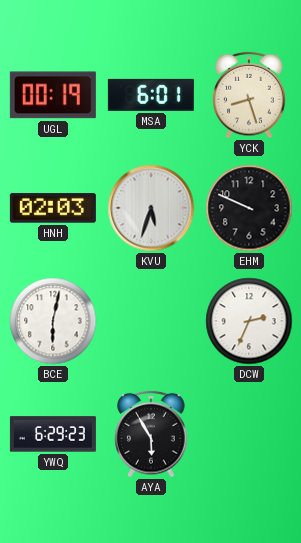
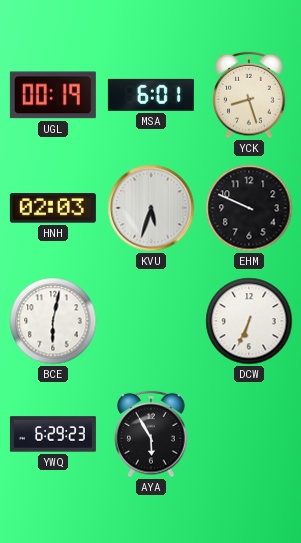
DCW: 2:34 -> 6:34
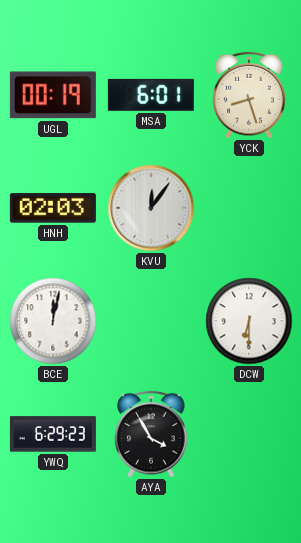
KVU: 5:33 -> 12:06
EHM: 9:49 -> none
BCE: 6:02 -> 12:02
DCW: 6:34 -> 6:30
AYA: 5:55 -> 3:55
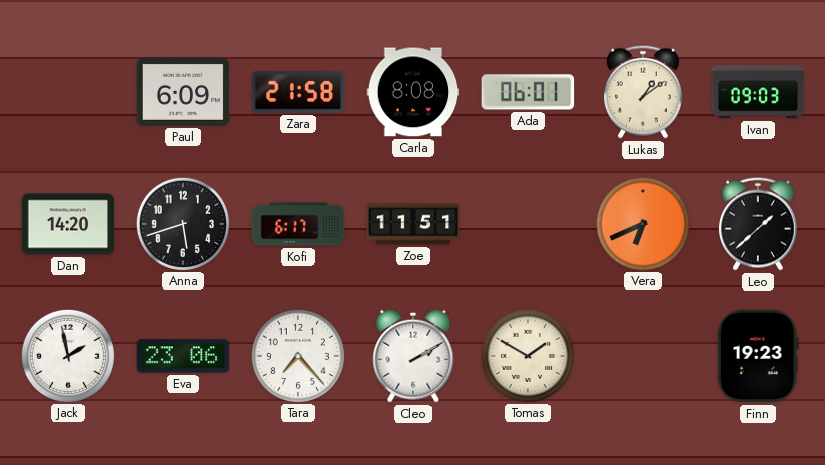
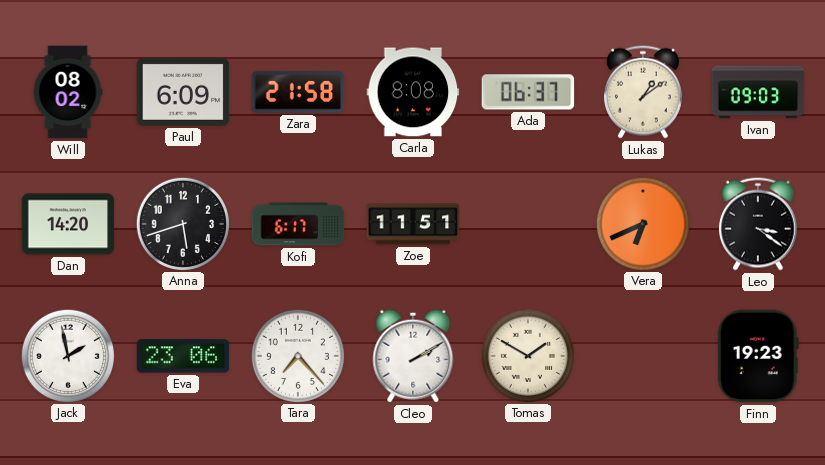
Will: none -> 08:02
Ada: 06:01 -> 06:37
Leo: 1:38 -> 3:21
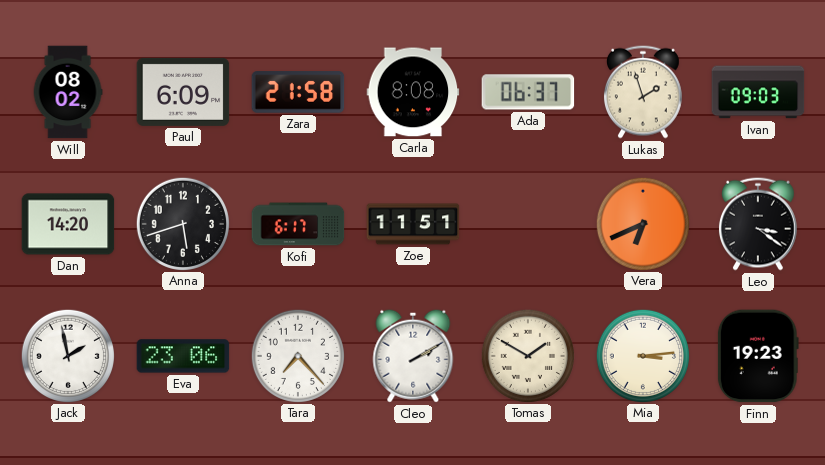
Lukas: 1:09 -> 1:57
Mia: none -> 3:14
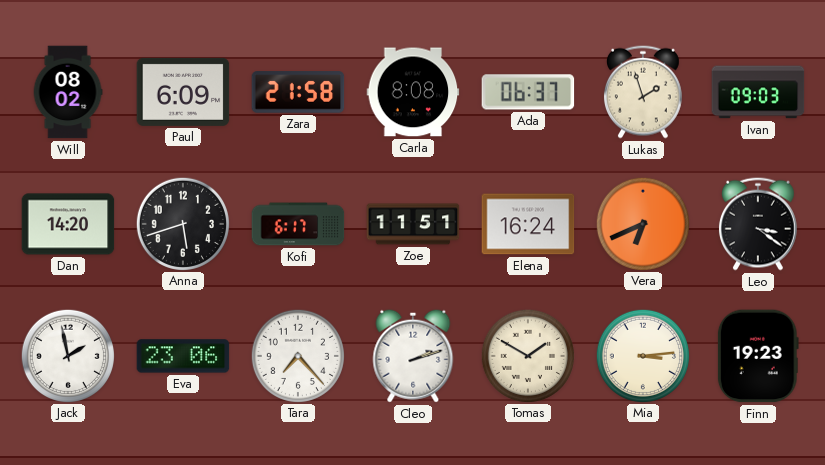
Elena: none -> 16:24
Cleo: 2:10 -> 2:12
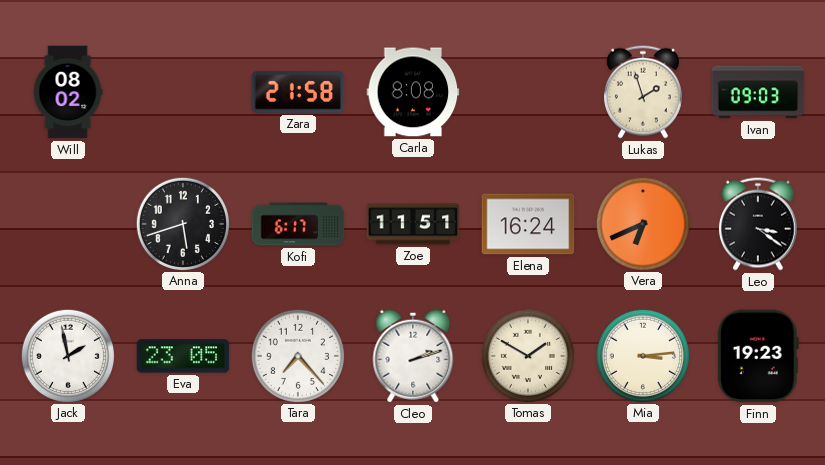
Paul: 6:09 -> none
Ada: 06:37 -> none
Dan: 14:20 -> none
Eva: 23:06 -> 23:05
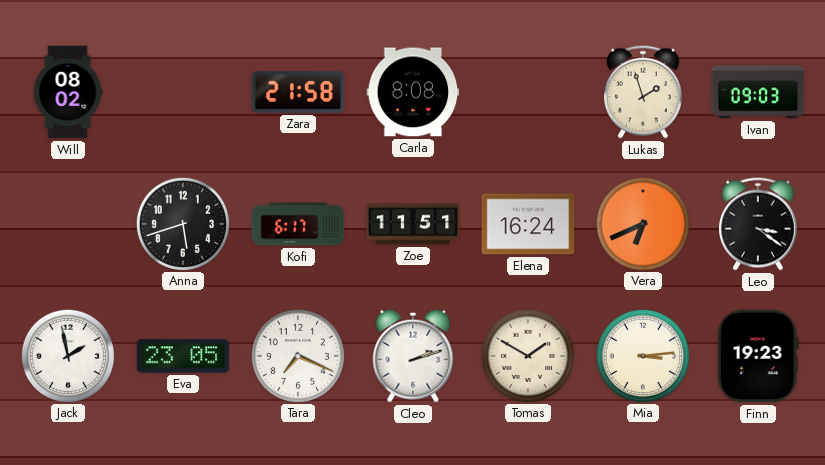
Tara: 7:23 -> 7:19
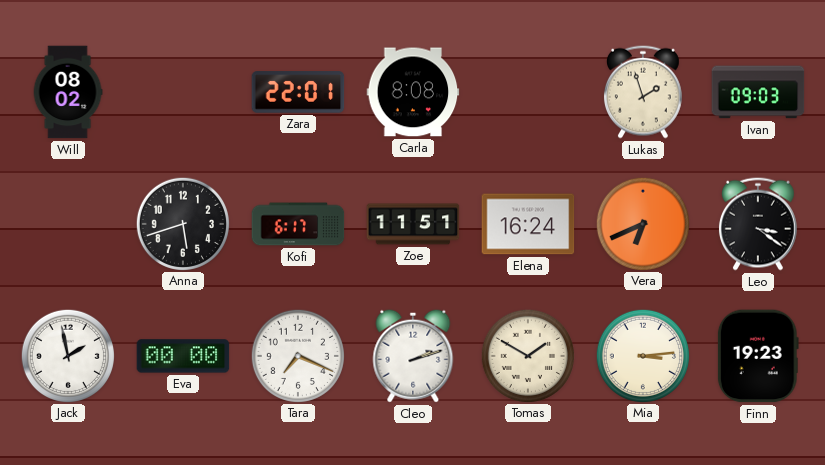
Zara: 21:58 -> 22:01
Eva: 23:05 -> 00:00
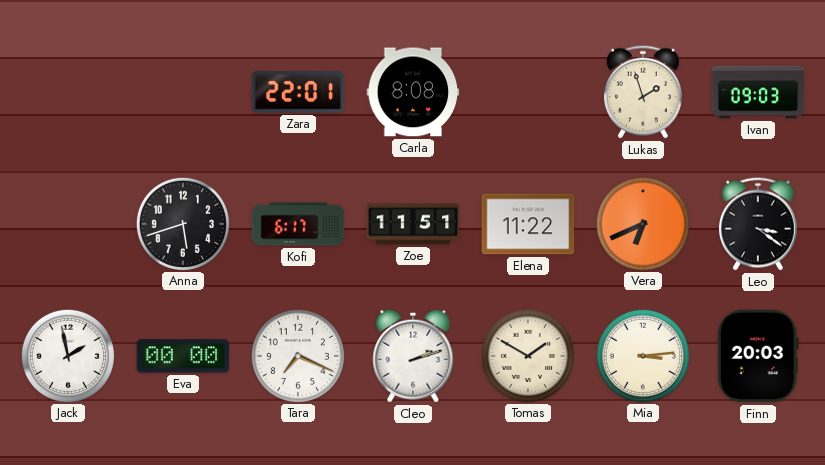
Will: 08:02 -> none
Elena: 16:24 -> 11:22
Finn: 19:23 -> 20:03
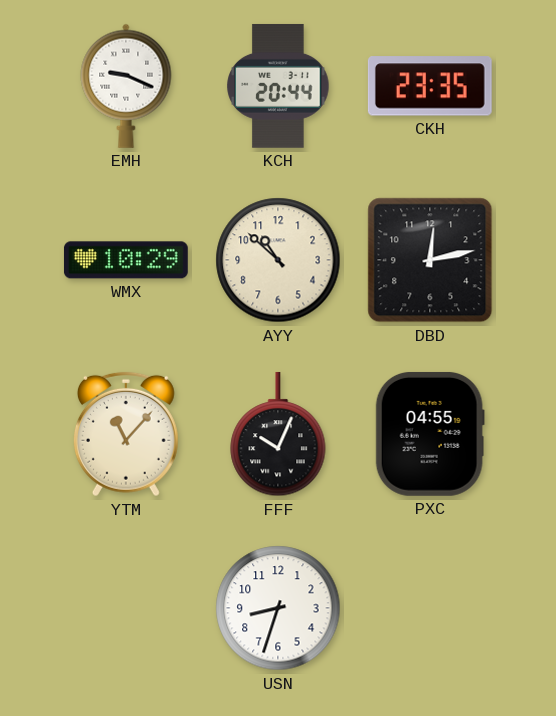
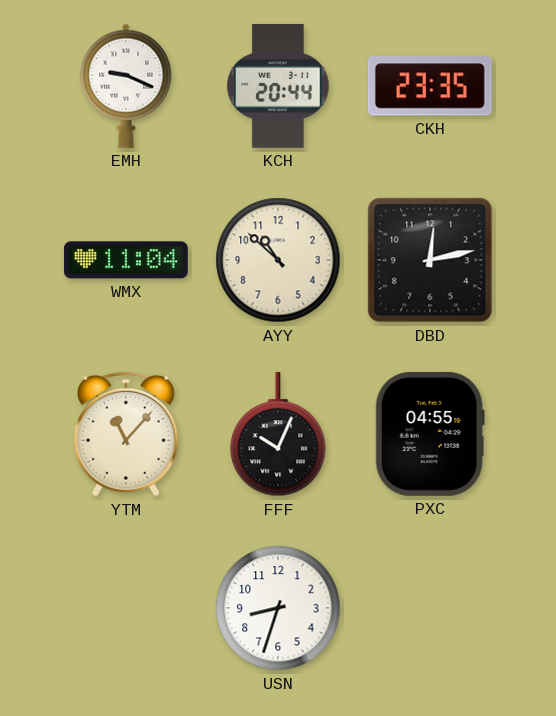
WMX: 10:29 -> 11:04
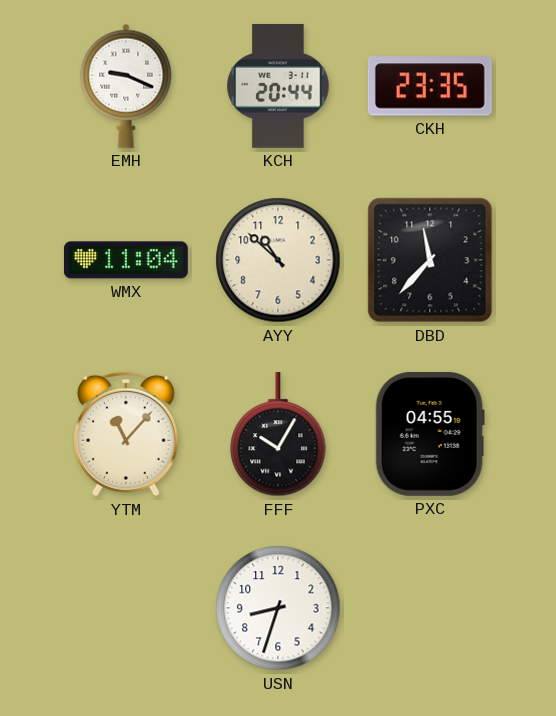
DBD: 12:13 -> 11:37
FFF: 10:04 -> 10:05
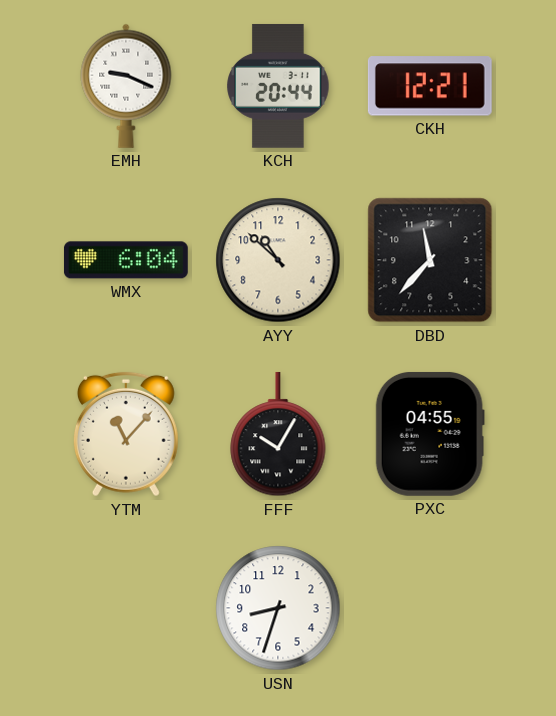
CKH: 23:35 -> 12:21
WMX: 11:04 -> 6:04
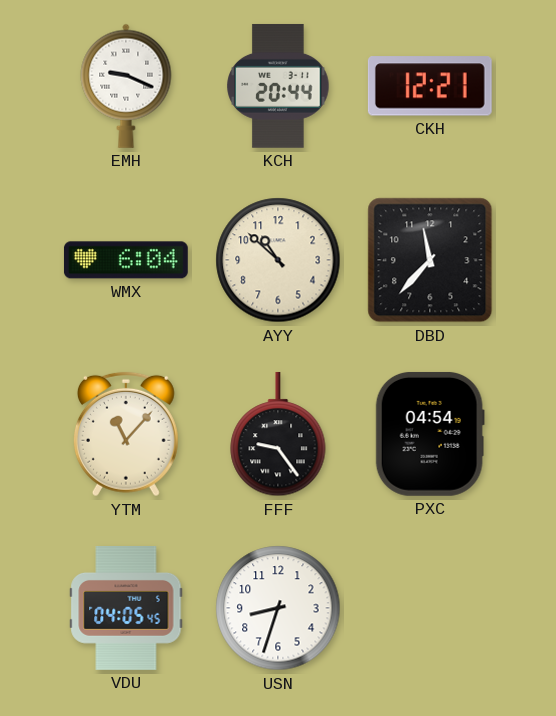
FFF: 10:05 -> 9:24
PXC: 04:55 -> 04:54
VDU: none -> 04:05
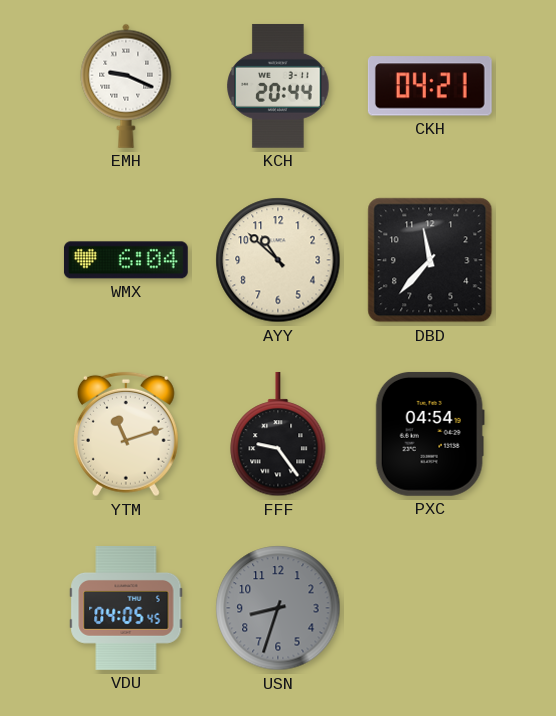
CKH: 12:21 -> 04:21
YTM: 11:07 -> 11:12
USN dial: white -> grey
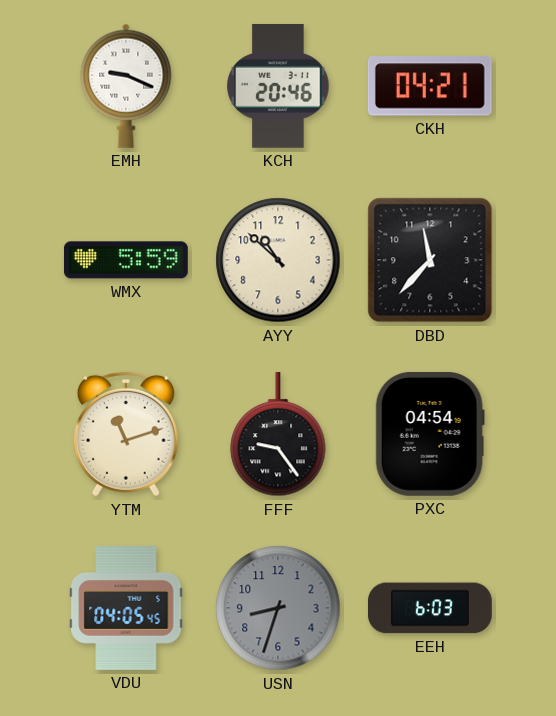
KCH: 20:44 -> 20:46
WMX: 6:04 -> 5:59
EEH: none -> 6:03
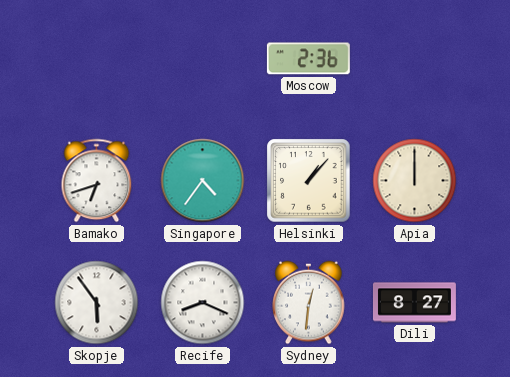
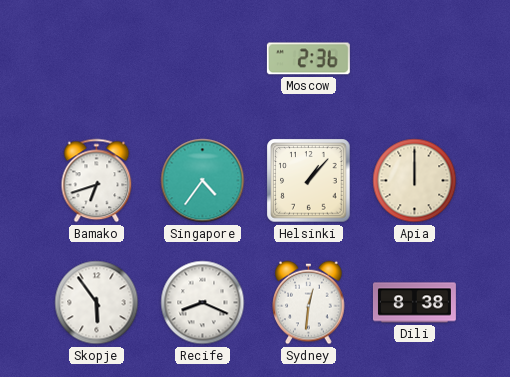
Dili: 8:27 -> 8:38
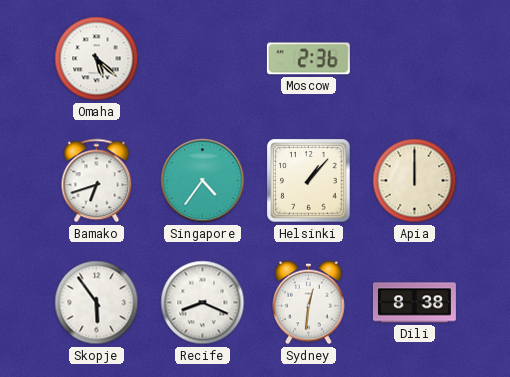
Omaha: none -> 5:22
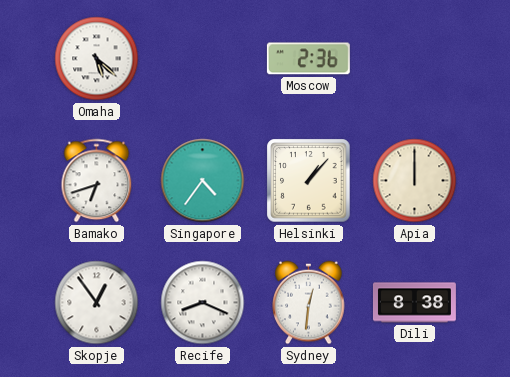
Skopje: 5:54 -> 12:54
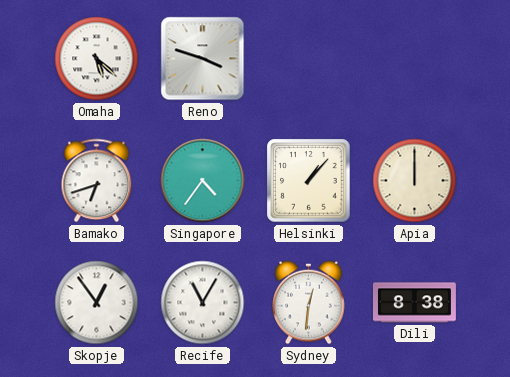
Reno: none -> 3:48
Moscow: 2:36 -> none
Recife: 8:19 -> 11:05
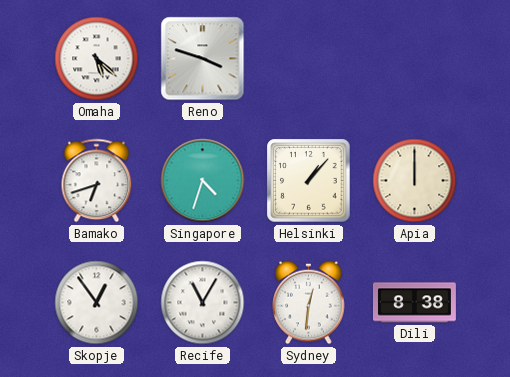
Singapore: 4:36 -> 4:33
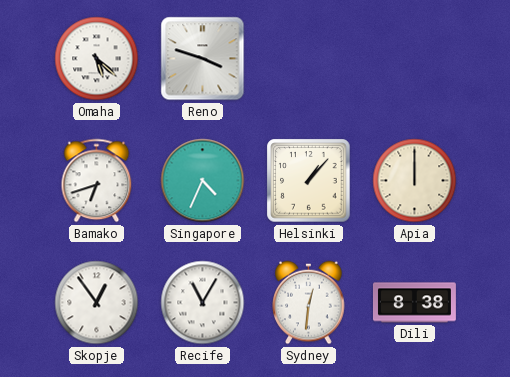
Singapore: 4:33 -> 4:34
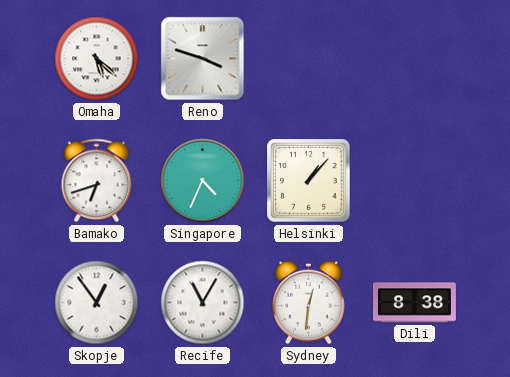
Apia: 12:00 -> none
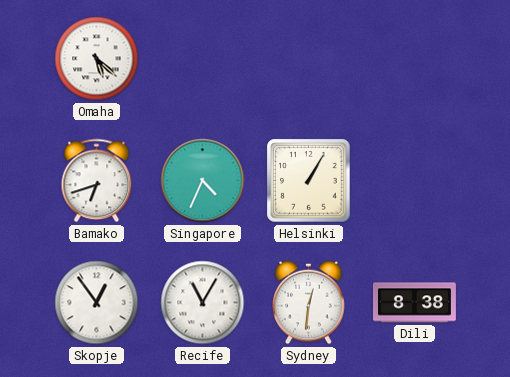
Reno: 3:48 -> none
Helsinki: 1:07 -> 1:05
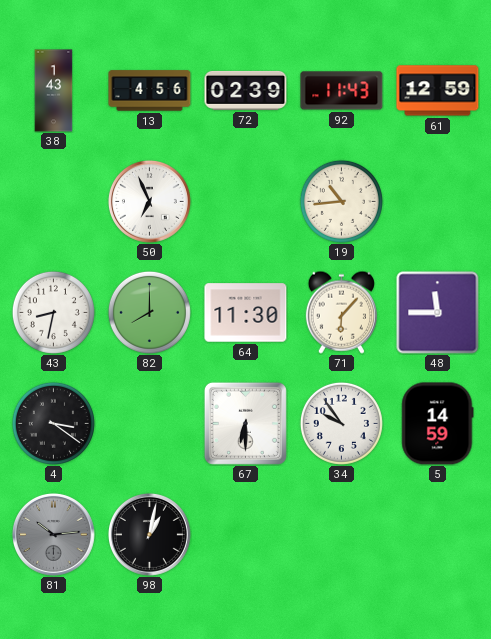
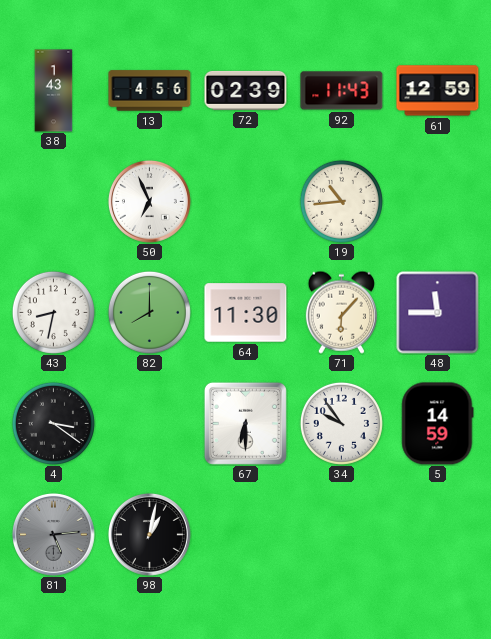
81: 10:14 -> 5:14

════

Update the records from the line with "CKH: 23:35 -> 12:21" up to and including the last line of the records, writing those lines out again with "Lima" in place of "Reno" and everything else unchanged. Leave the pictures out of your answer.

CKH: 23:35 -> 12:21
WMX: 11:04 -> 6:04
FFF: 10:05 -> 9:24
PXC: 04:55 -> 04:54
VDU: none -> 04:05
CKH: 12:21 -> 04:21
YTM: 11:07 -> 11:12
USN dial: white -> grey
KCH: 20:44 -> 20:46
WMX: 6:04 -> 5:59
EEH: none -> 6:03
Dili: 8:27 -> 8:38
Omaha: none -> 5:22
Skopje: 5:54 -> 12:54
Lima: none -> 3:48
Moscow: 2:36 -> none
Recife: 8:19 -> 11:05
Singapore: 4:36 -> 4:33
Singapore: 4:33 -> 4:34
Apia: 12:00 -> none
Lima: 3:48 -> none
Helsinki: 1:07 -> 1:05
81: 10:14 -> 5:14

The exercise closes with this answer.